- Exercise inputs:
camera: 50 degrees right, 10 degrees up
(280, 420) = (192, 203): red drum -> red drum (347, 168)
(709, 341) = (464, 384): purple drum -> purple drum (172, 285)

...

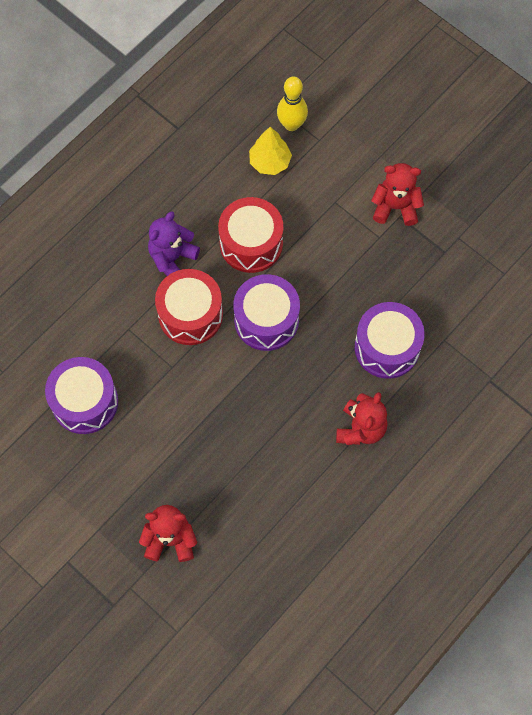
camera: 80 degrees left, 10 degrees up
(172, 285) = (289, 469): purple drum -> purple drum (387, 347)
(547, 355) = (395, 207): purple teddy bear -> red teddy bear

- Goal of the exercise: Would you retype exactly the lines above, from the line with "camera: 80 degrees left, 10 degrees up" to the line with "(547, 355) = (395, 207): purple", with both end lines kept and nothing more?

- Response for this exercise:
camera: 80 degrees left, 10 degrees up
(172, 285) = (289, 469): purple drum -> purple drum (387, 347)
(547, 355) = (395, 207): purple teddy bear -> red teddy bear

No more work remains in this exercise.